──────── RECORDS FOR THE TASK ────────

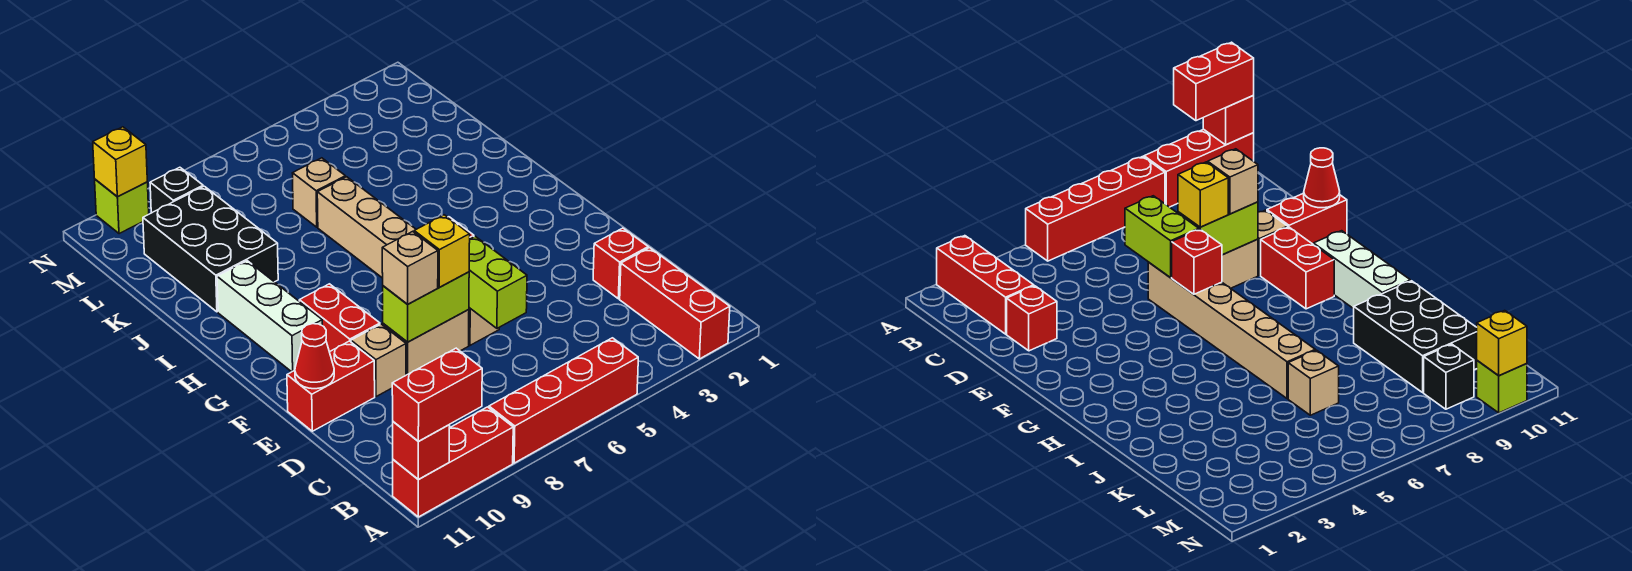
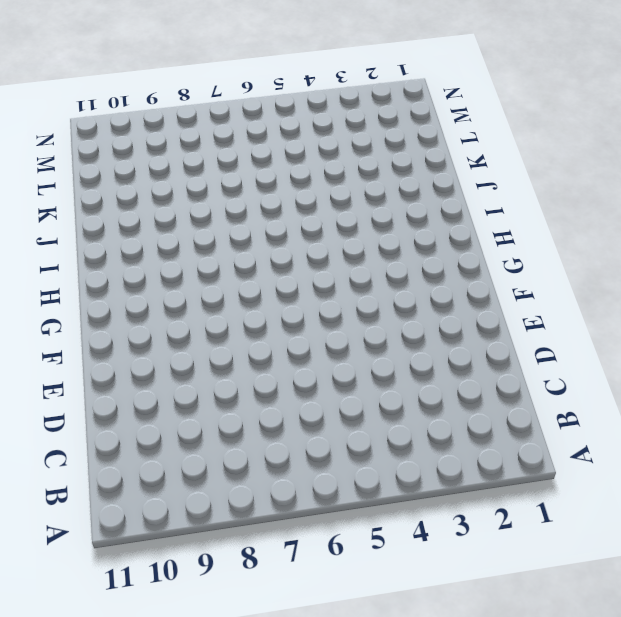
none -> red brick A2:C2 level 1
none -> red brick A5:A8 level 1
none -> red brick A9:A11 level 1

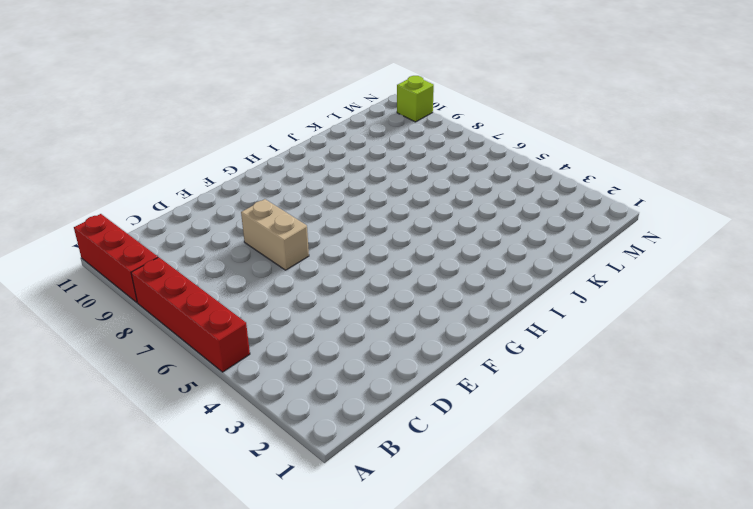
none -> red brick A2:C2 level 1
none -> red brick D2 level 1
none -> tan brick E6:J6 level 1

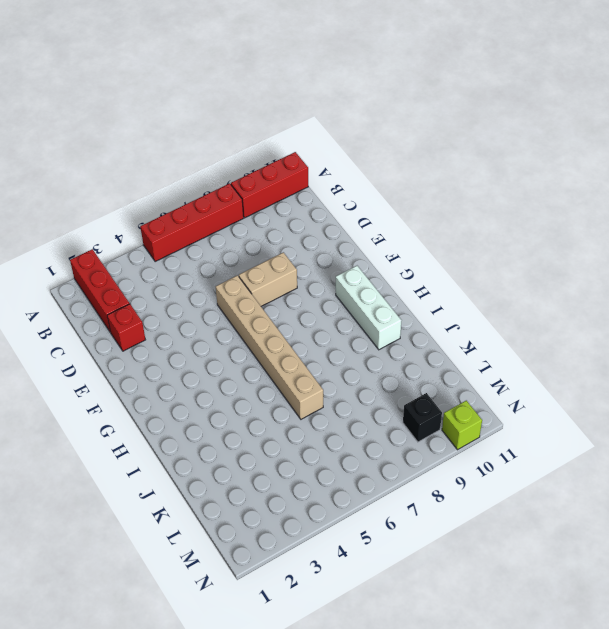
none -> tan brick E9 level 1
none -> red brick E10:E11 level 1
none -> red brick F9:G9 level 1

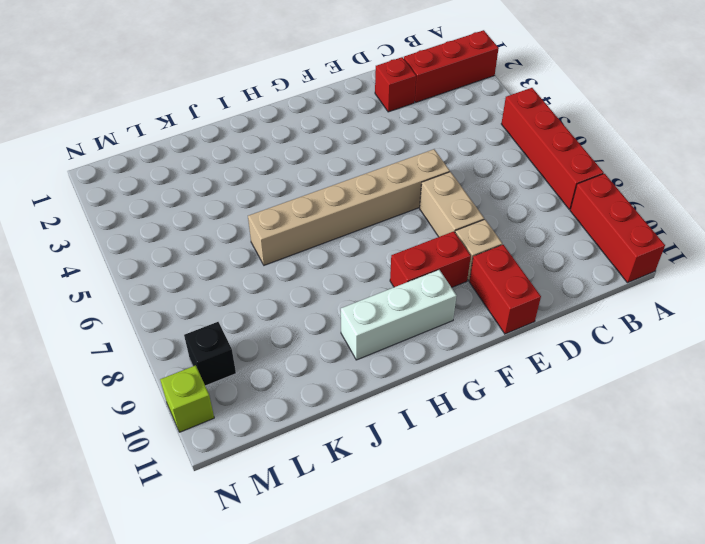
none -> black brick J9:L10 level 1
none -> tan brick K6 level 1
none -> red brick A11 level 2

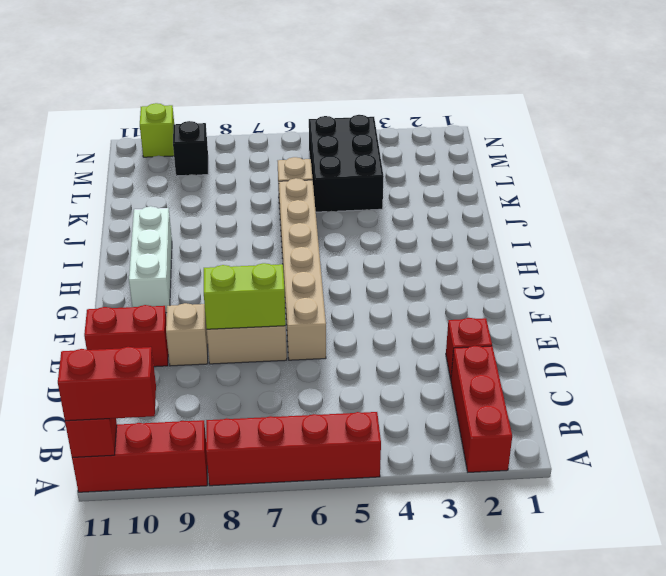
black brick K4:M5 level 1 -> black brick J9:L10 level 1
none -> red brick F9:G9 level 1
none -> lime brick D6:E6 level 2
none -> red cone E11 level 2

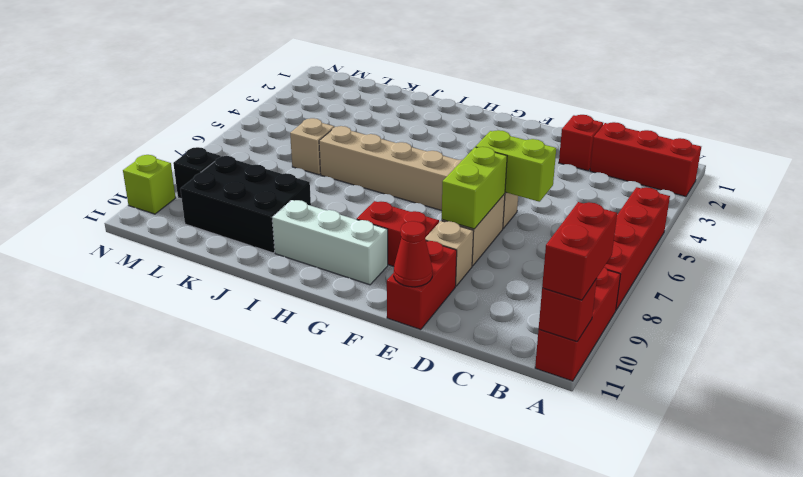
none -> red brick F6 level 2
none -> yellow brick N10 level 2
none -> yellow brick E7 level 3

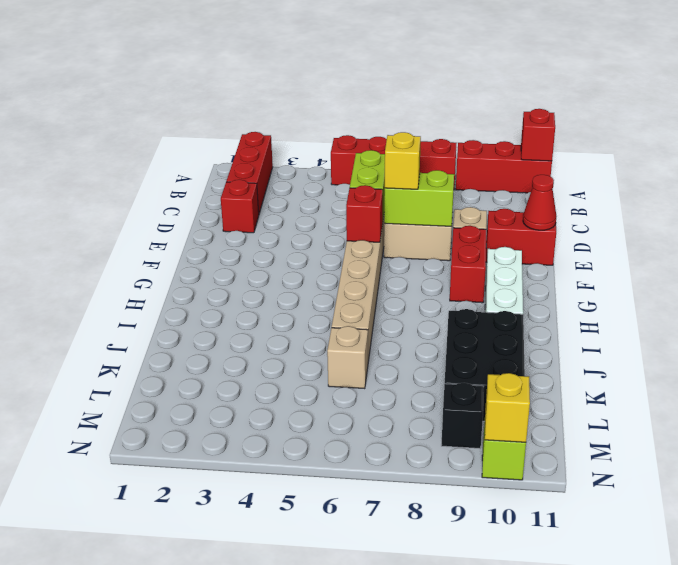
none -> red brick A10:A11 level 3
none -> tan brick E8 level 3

────────

> **PROBLEM STATEMENT**
Drop the images, then copy the data exactly.

> **TASK RESULT**
none -> red brick A2:C2 level 1
none -> red brick A5:A8 level 1
none -> red brick A9:A11 level 1

none -> red brick A2:C2 level 1
none -> red brick D2 level 1
none -> tan brick E6:J6 level 1

none -> tan brick E9 level 1
none -> red brick E10:E11 level 1
none -> red brick F9:G9 level 1

none -> black brick J9:L10 level 1
none -> tan brick K6 level 1
none -> red brick A11 level 2

black brick K4:M5 level 1 -> black brick J9:L10 level 1
none -> red brick F9:G9 level 1
none -> lime brick D6:E6 level 2
none -> red cone E11 level 2

none -> red brick F6 level 2
none -> yellow brick N10 level 2
none -> yellow brick E7 level 3

none -> red brick A10:A11 level 3
none -> tan brick E8 level 3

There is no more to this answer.